_EXERCISE GOAL_
Write out all of the data without omission, exactly as shown.

Before-and-after object listings:
==============================

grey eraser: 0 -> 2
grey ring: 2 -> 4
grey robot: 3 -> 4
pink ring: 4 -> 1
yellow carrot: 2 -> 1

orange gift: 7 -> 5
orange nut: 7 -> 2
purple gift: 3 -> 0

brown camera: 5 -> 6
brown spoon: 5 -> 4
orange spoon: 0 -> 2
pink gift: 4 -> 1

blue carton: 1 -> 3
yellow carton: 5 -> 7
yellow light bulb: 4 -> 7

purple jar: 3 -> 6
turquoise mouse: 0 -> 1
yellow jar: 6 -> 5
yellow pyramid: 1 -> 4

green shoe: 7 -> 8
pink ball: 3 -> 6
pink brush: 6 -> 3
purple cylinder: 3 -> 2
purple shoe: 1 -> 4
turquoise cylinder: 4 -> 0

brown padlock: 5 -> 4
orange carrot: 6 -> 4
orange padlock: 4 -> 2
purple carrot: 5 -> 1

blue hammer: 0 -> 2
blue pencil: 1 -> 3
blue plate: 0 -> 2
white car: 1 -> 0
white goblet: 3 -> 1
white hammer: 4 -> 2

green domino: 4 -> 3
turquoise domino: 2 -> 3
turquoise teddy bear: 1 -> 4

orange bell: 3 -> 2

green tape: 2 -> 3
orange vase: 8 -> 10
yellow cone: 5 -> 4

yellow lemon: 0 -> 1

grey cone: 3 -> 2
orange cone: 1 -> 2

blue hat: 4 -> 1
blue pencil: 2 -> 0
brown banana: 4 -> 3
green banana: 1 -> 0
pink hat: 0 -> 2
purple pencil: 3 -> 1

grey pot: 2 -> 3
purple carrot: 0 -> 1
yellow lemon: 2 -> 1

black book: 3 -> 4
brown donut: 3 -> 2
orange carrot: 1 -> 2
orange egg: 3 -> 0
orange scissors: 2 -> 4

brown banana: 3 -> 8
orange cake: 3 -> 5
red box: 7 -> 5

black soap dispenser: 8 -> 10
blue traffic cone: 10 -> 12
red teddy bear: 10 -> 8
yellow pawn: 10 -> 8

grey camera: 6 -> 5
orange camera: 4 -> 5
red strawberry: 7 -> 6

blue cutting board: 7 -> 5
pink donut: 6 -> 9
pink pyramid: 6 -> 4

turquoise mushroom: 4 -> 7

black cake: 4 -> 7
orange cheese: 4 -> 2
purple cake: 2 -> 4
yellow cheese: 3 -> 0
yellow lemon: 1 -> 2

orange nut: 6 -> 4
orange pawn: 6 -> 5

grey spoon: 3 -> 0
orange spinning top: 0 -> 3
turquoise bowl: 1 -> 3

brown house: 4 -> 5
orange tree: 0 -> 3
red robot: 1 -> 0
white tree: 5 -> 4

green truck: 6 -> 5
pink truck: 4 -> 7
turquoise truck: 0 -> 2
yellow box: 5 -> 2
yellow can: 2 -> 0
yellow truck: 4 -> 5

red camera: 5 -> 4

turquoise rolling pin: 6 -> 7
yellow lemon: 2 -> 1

==============================

_SOLUTION_
grey eraser: 0 -> 2
grey ring: 2 -> 4
grey robot: 3 -> 4
pink ring: 4 -> 1
yellow carrot: 2 -> 1

orange gift: 7 -> 5
orange nut: 7 -> 2
purple gift: 3 -> 0

brown camera: 5 -> 6
brown spoon: 5 -> 4
orange spoon: 0 -> 2
pink gift: 4 -> 1

blue carton: 1 -> 3
yellow carton: 5 -> 7
yellow light bulb: 4 -> 7

purple jar: 3 -> 6
turquoise mouse: 0 -> 1
yellow jar: 6 -> 5
yellow pyramid: 1 -> 4

green shoe: 7 -> 8
pink ball: 3 -> 6
pink brush: 6 -> 3
purple cylinder: 3 -> 2
purple shoe: 1 -> 4
turquoise cylinder: 4 -> 0

brown padlock: 5 -> 4
orange carrot: 6 -> 4
orange padlock: 4 -> 2
purple carrot: 5 -> 1

blue hammer: 0 -> 2
blue pencil: 1 -> 3
blue plate: 0 -> 2
white car: 1 -> 0
white goblet: 3 -> 1
white hammer: 4 -> 2

green domino: 4 -> 3
turquoise domino: 2 -> 3
turquoise teddy bear: 1 -> 4

orange bell: 3 -> 2

green tape: 2 -> 3
orange vase: 8 -> 10
yellow cone: 5 -> 4

yellow lemon: 0 -> 1

grey cone: 3 -> 2
orange cone: 1 -> 2

blue hat: 4 -> 1
blue pencil: 2 -> 0
brown banana: 4 -> 3
green banana: 1 -> 0
pink hat: 0 -> 2
purple pencil: 3 -> 1

grey pot: 2 -> 3
purple carrot: 0 -> 1
yellow lemon: 2 -> 1

black book: 3 -> 4
brown donut: 3 -> 2
orange carrot: 1 -> 2
orange egg: 3 -> 0
orange scissors: 2 -> 4

brown banana: 3 -> 8
orange cake: 3 -> 5
red box: 7 -> 5

black soap dispenser: 8 -> 10
blue traffic cone: 10 -> 12
red teddy bear: 10 -> 8
yellow pawn: 10 -> 8

grey camera: 6 -> 5
orange camera: 4 -> 5
red strawberry: 7 -> 6

blue cutting board: 7 -> 5
pink donut: 6 -> 9
pink pyramid: 6 -> 4

turquoise mushroom: 4 -> 7

black cake: 4 -> 7
orange cheese: 4 -> 2
purple cake: 2 -> 4
yellow cheese: 3 -> 0
yellow lemon: 1 -> 2

orange nut: 6 -> 4
orange pawn: 6 -> 5

grey spoon: 3 -> 0
orange spinning top: 0 -> 3
turquoise bowl: 1 -> 3

brown house: 4 -> 5
orange tree: 0 -> 3
red robot: 1 -> 0
white tree: 5 -> 4

green truck: 6 -> 5
pink truck: 4 -> 7
turquoise truck: 0 -> 2
yellow box: 5 -> 2
yellow can: 2 -> 0
yellow truck: 4 -> 5

red camera: 5 -> 4

turquoise rolling pin: 6 -> 7
yellow lemon: 2 -> 1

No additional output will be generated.